# [Your task]
Repeat exactly the lines below that lie between the line with "lime brick A2:B2" and the line with "pink brick K8", counting both of those lines as part of the answer.
*** Opening Information provided ***
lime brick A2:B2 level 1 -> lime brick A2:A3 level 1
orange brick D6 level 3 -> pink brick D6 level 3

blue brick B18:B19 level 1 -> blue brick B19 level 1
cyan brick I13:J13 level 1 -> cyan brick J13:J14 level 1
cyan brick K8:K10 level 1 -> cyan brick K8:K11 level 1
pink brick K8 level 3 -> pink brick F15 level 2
*** Closing Information provided ***
*** Opening Information provided ***
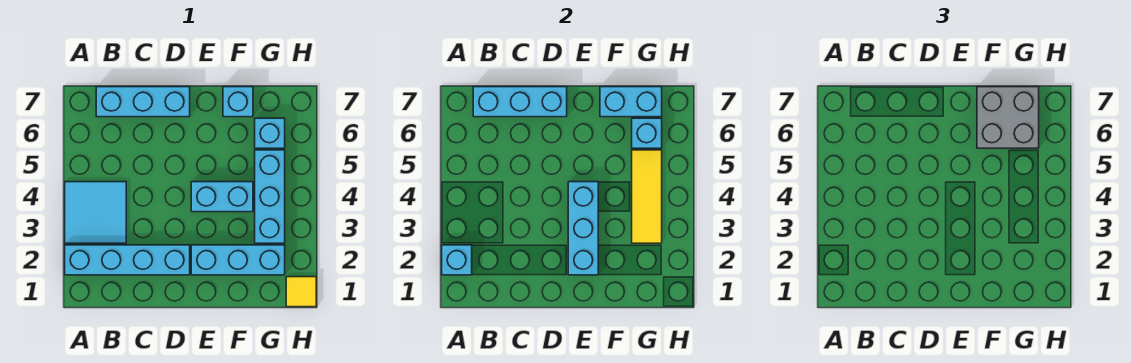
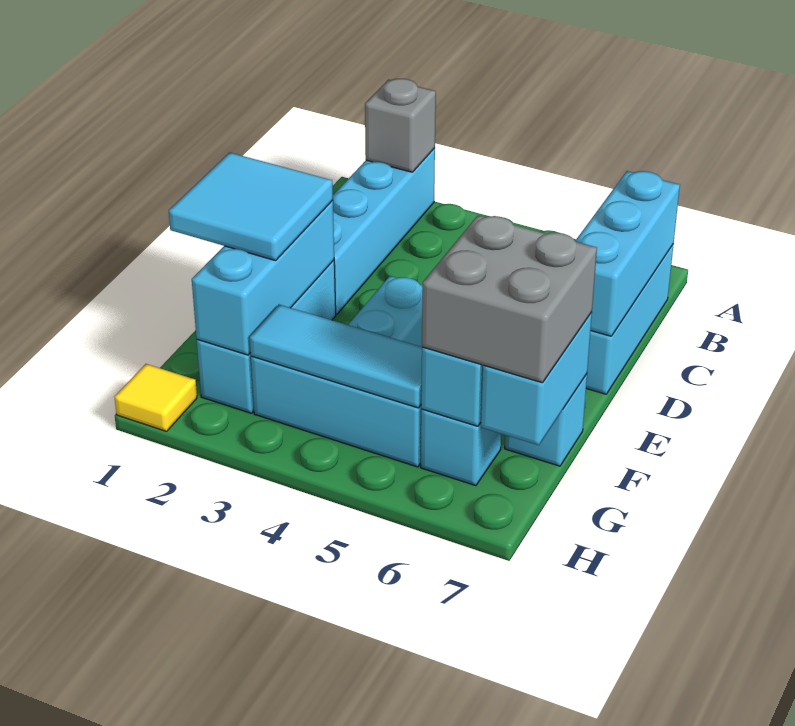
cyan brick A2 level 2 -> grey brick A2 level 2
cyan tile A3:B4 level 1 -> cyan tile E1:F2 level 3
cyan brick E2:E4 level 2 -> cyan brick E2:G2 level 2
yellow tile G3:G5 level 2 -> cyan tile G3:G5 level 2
*** Closing Information provided ***
*** Opening Information provided ***
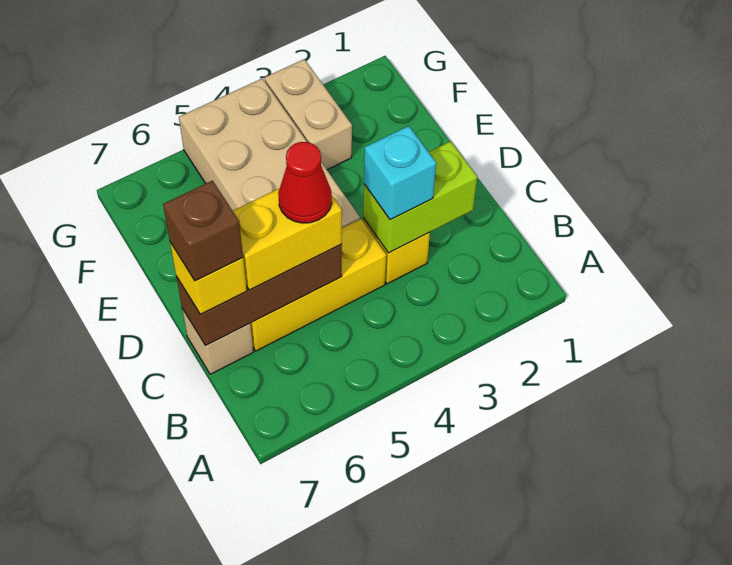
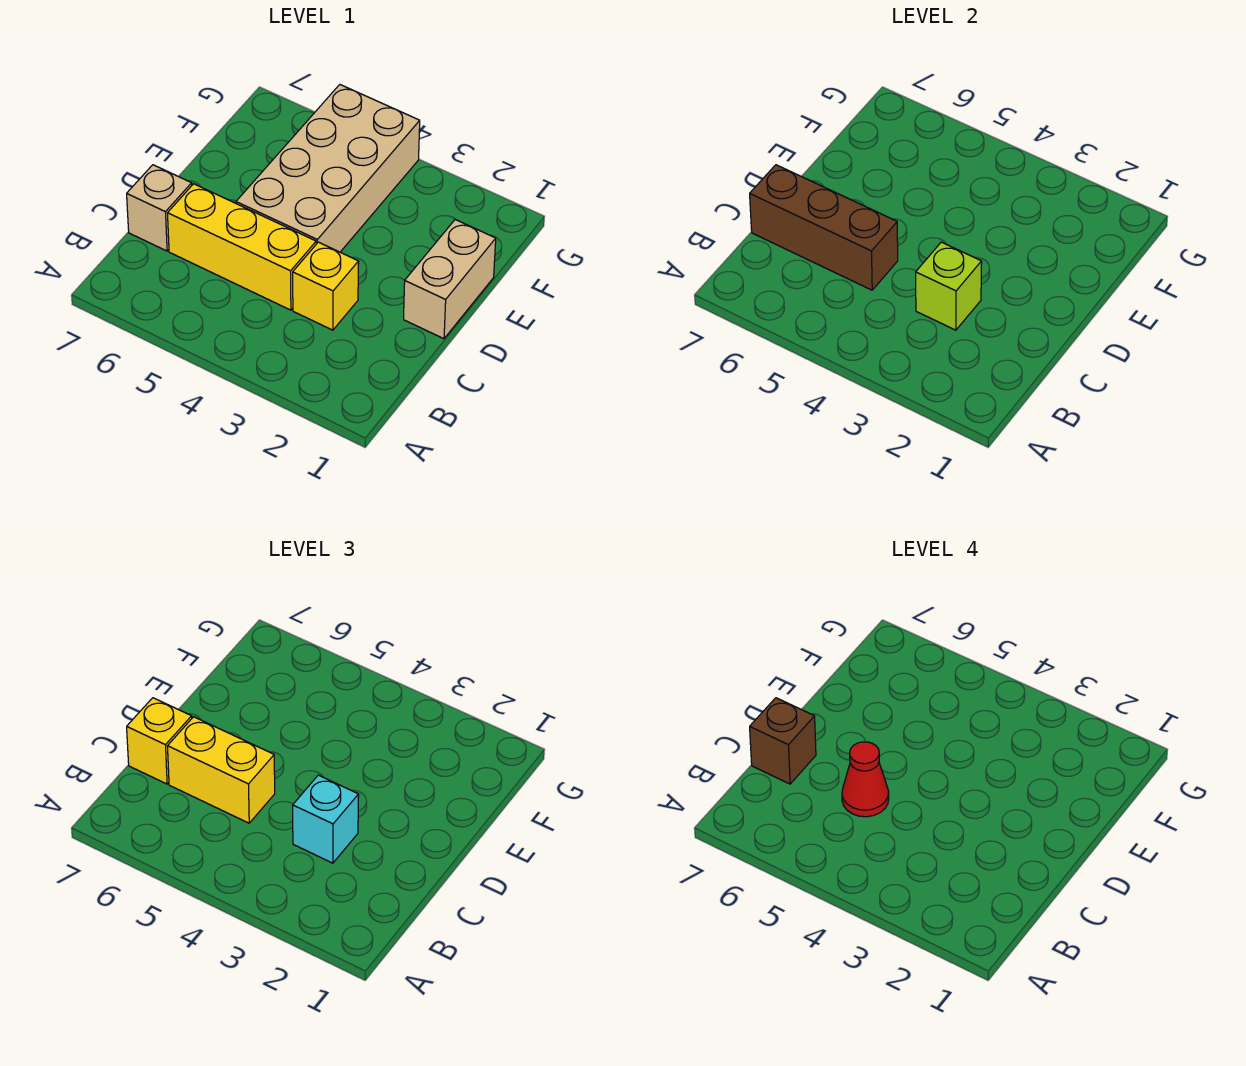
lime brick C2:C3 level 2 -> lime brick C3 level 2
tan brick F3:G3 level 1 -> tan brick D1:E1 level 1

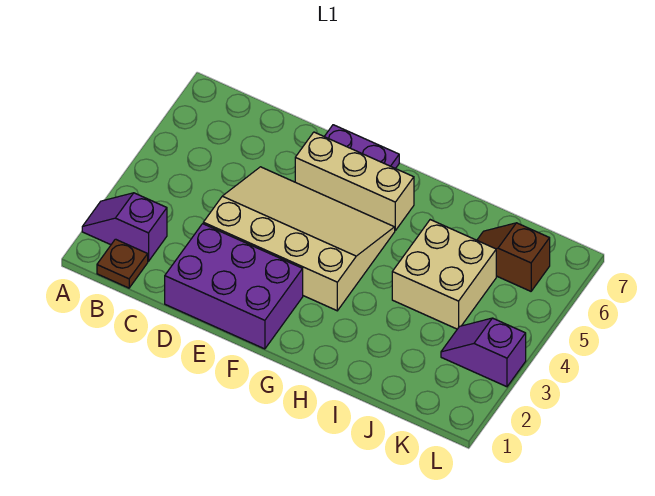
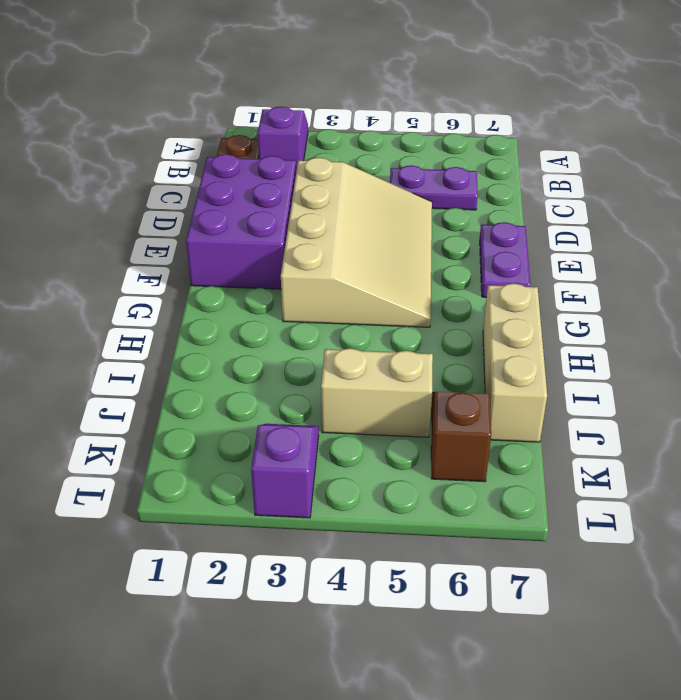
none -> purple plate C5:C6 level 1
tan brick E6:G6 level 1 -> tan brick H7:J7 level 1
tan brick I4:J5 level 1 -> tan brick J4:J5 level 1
*** Closing Information provided ***
# [Your solution]
lime brick A2:B2 level 1 -> lime brick A2:A3 level 1
orange brick D6 level 3 -> pink brick D6 level 3

blue brick B18:B19 level 1 -> blue brick B19 level 1
cyan brick I13:J13 level 1 -> cyan brick J13:J14 level 1
cyan brick K8:K10 level 1 -> cyan brick K8:K11 level 1
pink brick K8 level 3 -> pink brick F15 level 2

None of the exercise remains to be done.